### [PROBLEM TO WORK ON]
All the lines below need to be output exactly, apart from any images.

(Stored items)
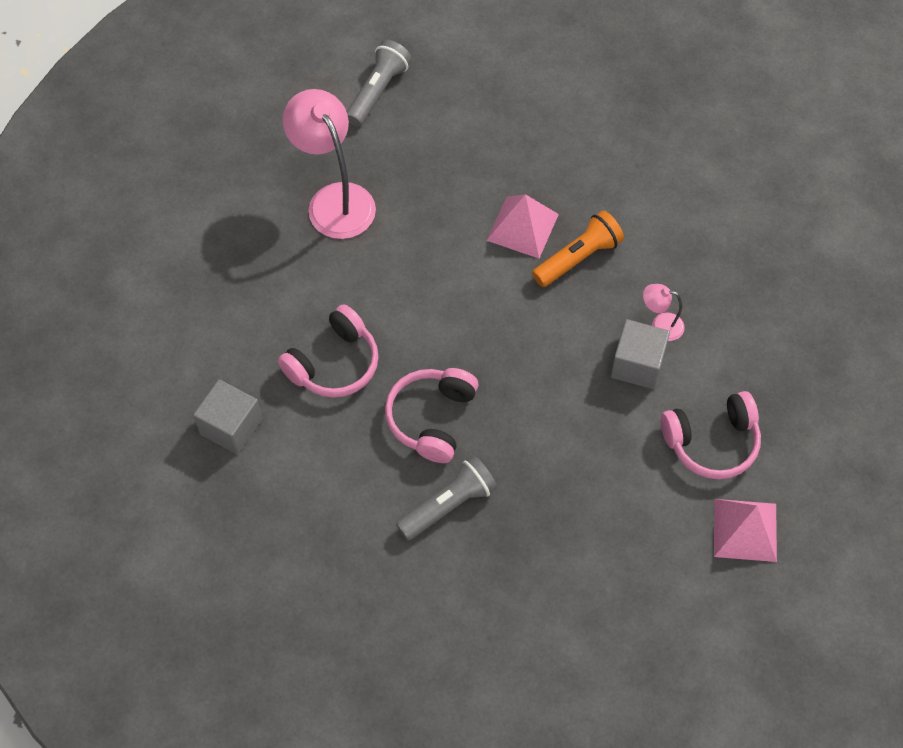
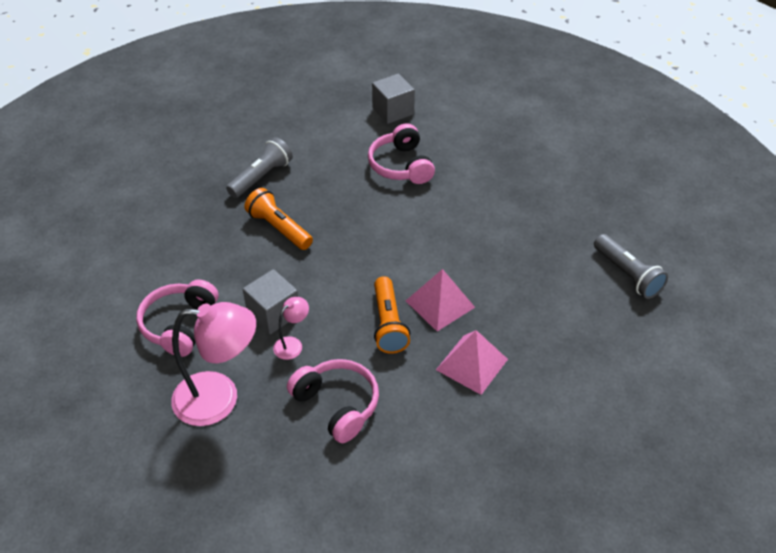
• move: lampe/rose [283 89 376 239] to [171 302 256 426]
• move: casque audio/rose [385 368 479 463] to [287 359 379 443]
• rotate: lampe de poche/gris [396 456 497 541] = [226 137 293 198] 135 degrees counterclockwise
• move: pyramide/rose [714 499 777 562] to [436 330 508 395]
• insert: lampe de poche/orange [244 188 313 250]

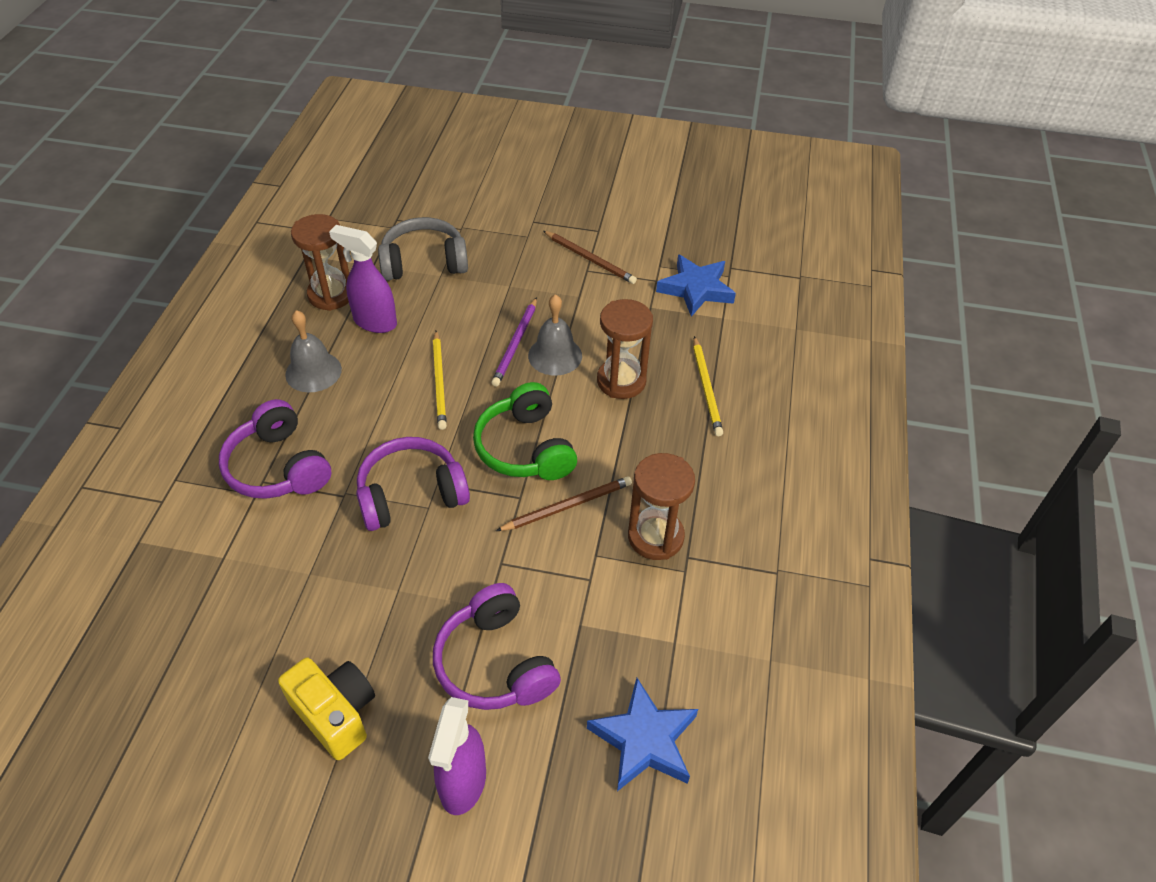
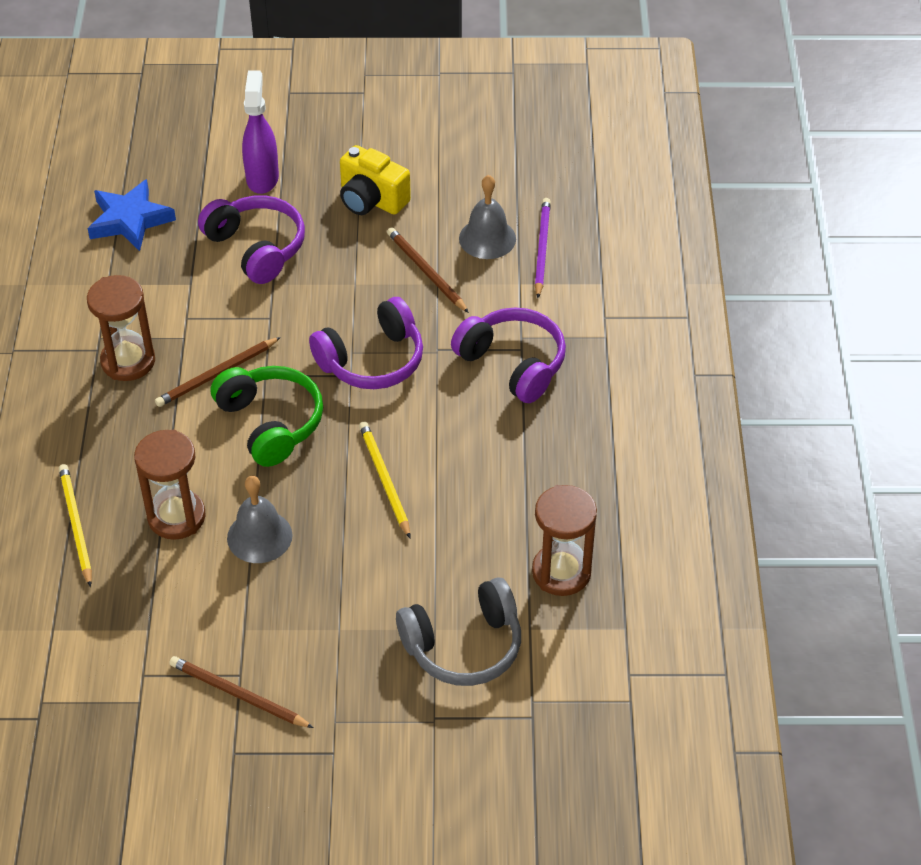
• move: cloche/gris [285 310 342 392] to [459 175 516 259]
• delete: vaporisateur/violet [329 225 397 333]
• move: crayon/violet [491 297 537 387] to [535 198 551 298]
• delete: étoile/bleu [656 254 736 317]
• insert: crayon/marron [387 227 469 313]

### [EXERCISE ANSWER]
• move: lampe/rose [283 89 376 239] to [171 302 256 426]
• move: casque audio/rose [385 368 479 463] to [287 359 379 443]
• rotate: lampe de poche/gris [396 456 497 541] = [226 137 293 198] 135 degrees counterclockwise
• move: pyramide/rose [714 499 777 562] to [436 330 508 395]
• insert: lampe de poche/orange [244 188 313 250]

• move: cloche/gris [285 310 342 392] to [459 175 516 259]
• delete: vaporisateur/violet [329 225 397 333]
• move: crayon/violet [491 297 537 387] to [535 198 551 298]
• delete: étoile/bleu [656 254 736 317]
• insert: crayon/marron [387 227 469 313]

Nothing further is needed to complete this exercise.